** Start Recorded data **

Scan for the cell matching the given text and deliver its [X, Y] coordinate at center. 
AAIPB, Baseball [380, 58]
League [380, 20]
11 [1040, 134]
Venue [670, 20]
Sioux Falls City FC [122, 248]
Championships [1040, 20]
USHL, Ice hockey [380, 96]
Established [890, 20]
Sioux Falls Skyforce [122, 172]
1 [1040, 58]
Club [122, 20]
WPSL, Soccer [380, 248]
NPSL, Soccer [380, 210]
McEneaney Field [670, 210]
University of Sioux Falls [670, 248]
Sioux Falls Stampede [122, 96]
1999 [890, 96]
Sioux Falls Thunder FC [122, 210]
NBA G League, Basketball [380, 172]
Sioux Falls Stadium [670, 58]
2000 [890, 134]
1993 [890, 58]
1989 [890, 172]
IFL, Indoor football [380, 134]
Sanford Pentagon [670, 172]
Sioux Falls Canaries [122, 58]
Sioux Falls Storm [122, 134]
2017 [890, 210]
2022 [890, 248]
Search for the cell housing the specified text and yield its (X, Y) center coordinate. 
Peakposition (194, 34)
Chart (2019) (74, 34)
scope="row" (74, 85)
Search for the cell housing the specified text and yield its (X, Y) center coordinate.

** End Recorded data **

#### [Exercise goal]
Output the lines of the listing above, starting at its first line and ending at the line that contains "McEneaney Field [670, 210]", with both of those lines included and each one copied character for character.

#### [Expected answer]
Scan for the cell matching the given text and deliver its [X, Y] coordinate at center. 
AAIPB, Baseball [380, 58]
League [380, 20]
11 [1040, 134]
Venue [670, 20]
Sioux Falls City FC [122, 248]
Championships [1040, 20]
USHL, Ice hockey [380, 96]
Established [890, 20]
Sioux Falls Skyforce [122, 172]
1 [1040, 58]
Club [122, 20]
WPSL, Soccer [380, 248]
NPSL, Soccer [380, 210]
McEneaney Field [670, 210]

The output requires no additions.